* Work to complete:
Your answer should be one number, the count of lines in the listing below containing the word "move".

* Dataset section:
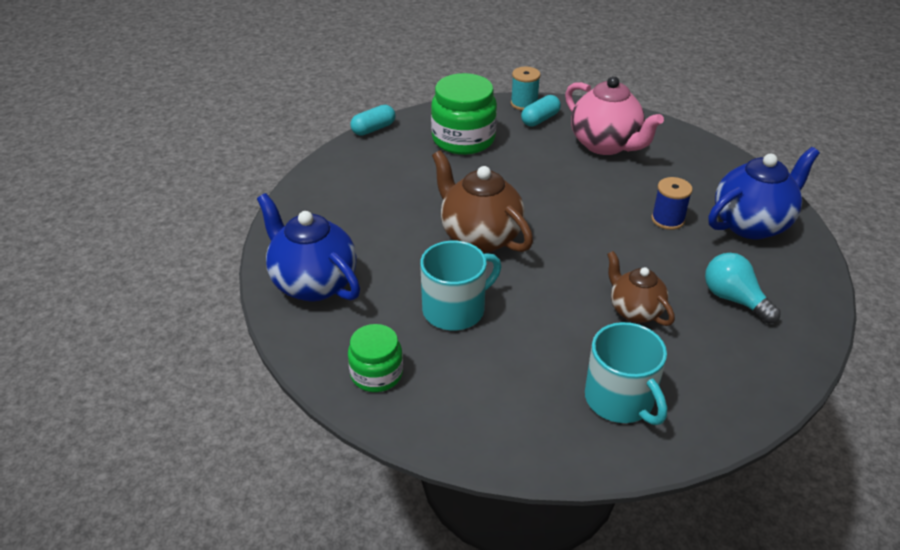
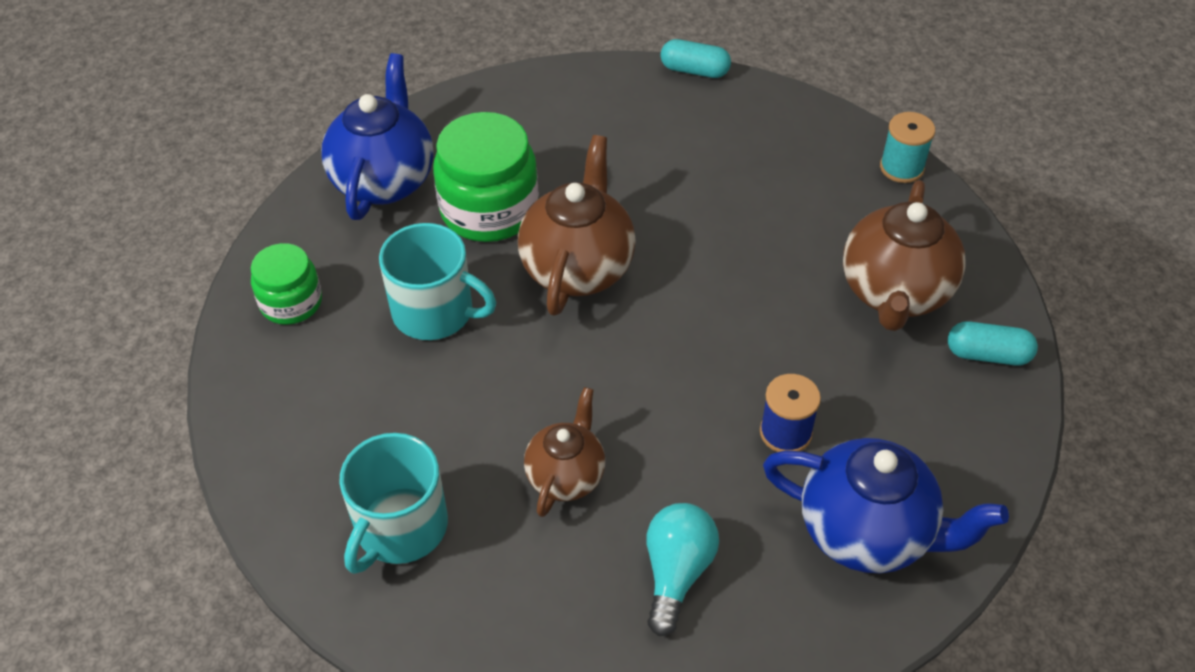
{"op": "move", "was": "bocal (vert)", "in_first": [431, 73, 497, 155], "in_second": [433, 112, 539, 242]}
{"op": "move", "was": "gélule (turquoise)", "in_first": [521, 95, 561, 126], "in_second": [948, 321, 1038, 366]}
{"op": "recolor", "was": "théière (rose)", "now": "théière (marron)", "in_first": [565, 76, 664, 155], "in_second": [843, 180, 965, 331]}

* Result:
2